Data supplied –
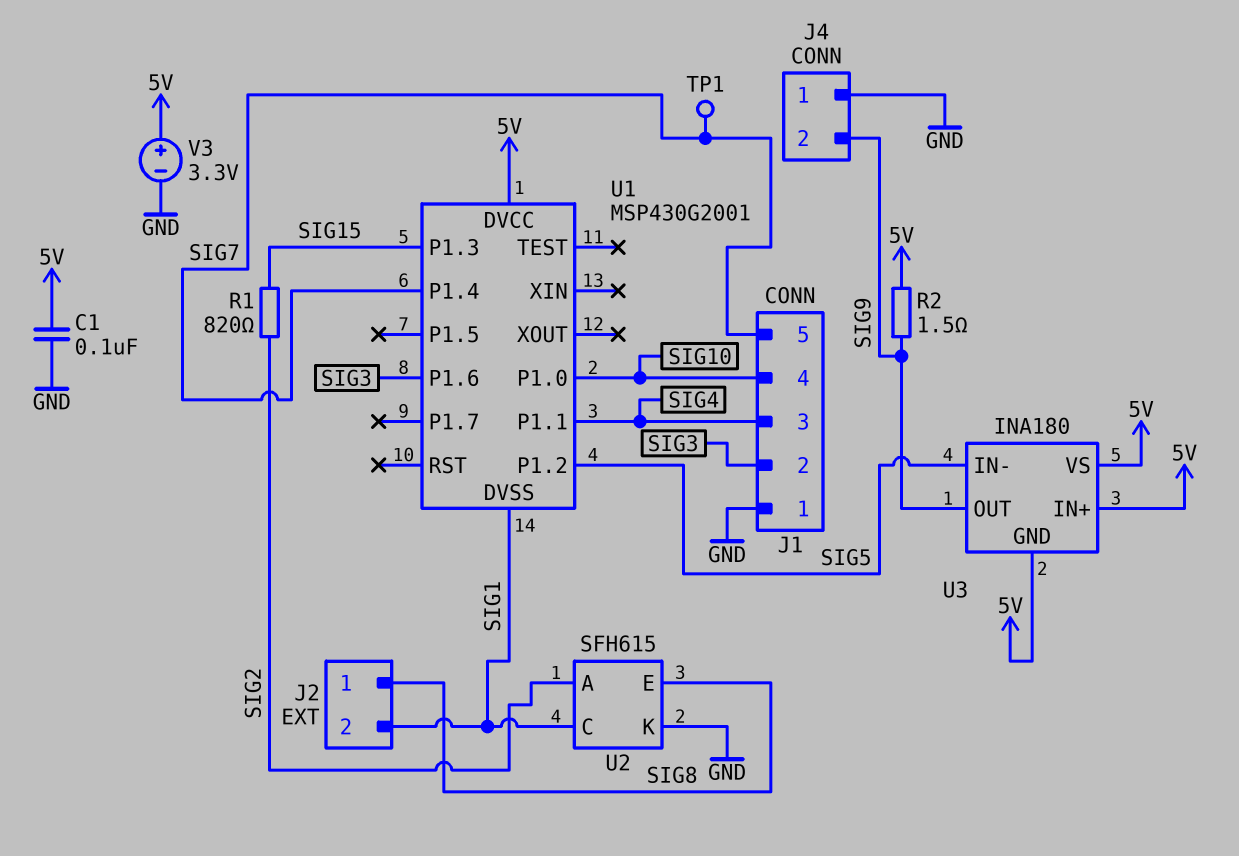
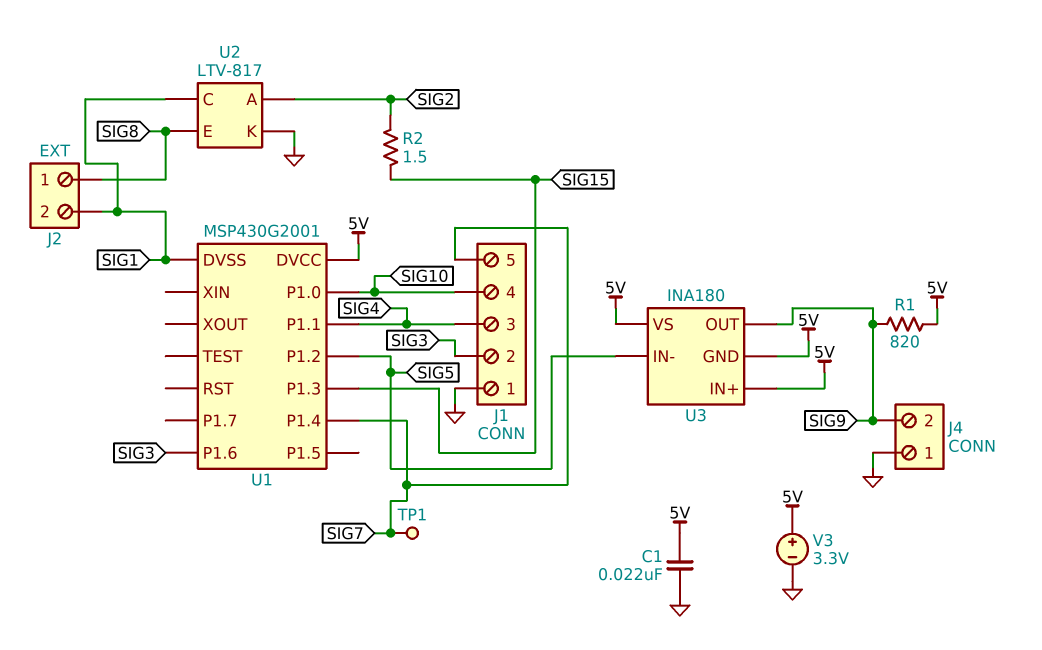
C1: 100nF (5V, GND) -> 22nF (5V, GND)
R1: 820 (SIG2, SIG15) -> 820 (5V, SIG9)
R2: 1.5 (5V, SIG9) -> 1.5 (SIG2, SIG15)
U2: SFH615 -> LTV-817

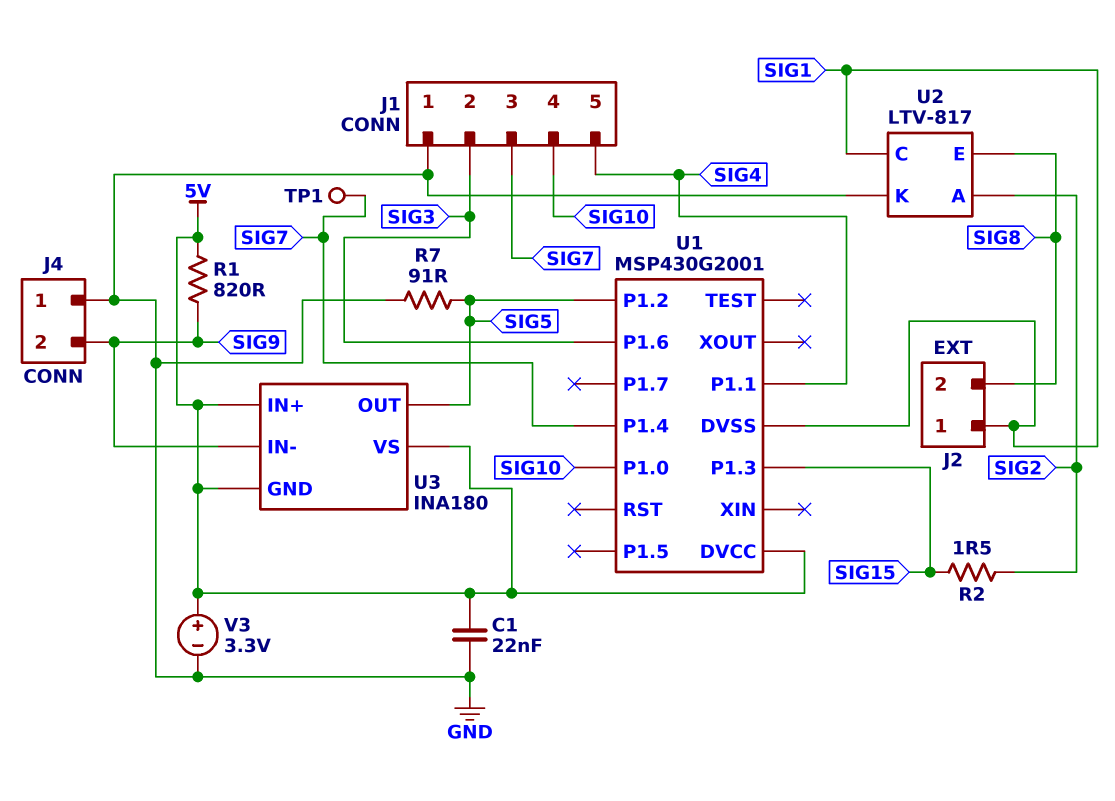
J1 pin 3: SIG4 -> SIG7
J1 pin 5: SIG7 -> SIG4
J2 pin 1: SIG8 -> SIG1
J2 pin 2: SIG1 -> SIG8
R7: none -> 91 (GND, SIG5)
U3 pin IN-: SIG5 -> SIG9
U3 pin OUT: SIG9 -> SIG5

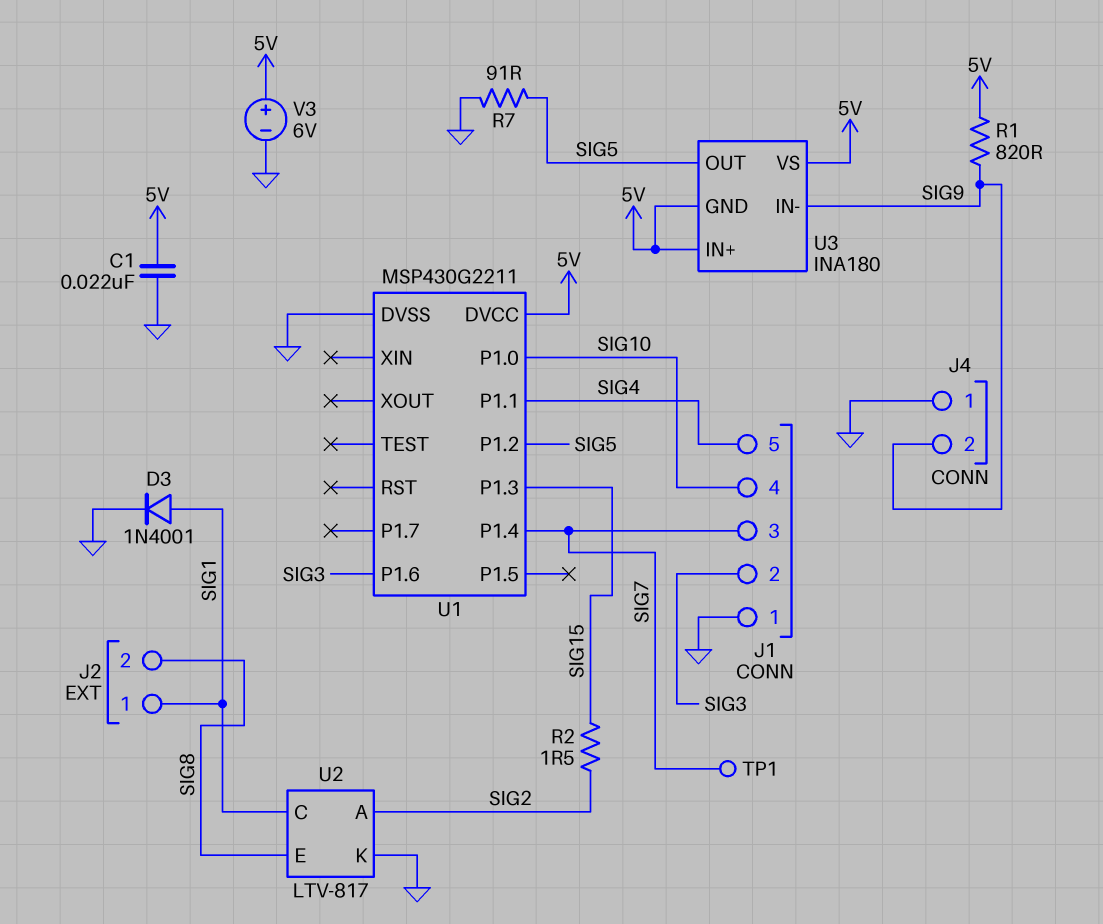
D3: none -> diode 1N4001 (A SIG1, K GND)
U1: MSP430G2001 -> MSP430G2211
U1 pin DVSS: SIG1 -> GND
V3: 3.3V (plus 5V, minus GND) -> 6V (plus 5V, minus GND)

Task to complete – In the copy, include no pictures; otherwise transcribe the entries exactly.

Written response –
C1: 100nF (5V, GND) -> 22nF (5V, GND)
R1: 820 (SIG2, SIG15) -> 820 (5V, SIG9)
R2: 1.5 (5V, SIG9) -> 1.5 (SIG2, SIG15)
U2: SFH615 -> LTV-817

J1 pin 3: SIG4 -> SIG7
J1 pin 5: SIG7 -> SIG4
J2 pin 1: SIG8 -> SIG1
J2 pin 2: SIG1 -> SIG8
R7: none -> 91 (GND, SIG5)
U3 pin IN-: SIG5 -> SIG9
U3 pin OUT: SIG9 -> SIG5

D3: none -> diode 1N4001 (A SIG1, K GND)
U1: MSP430G2001 -> MSP430G2211
U1 pin DVSS: SIG1 -> GND
V3: 3.3V (plus 5V, minus GND) -> 6V (plus 5V, minus GND)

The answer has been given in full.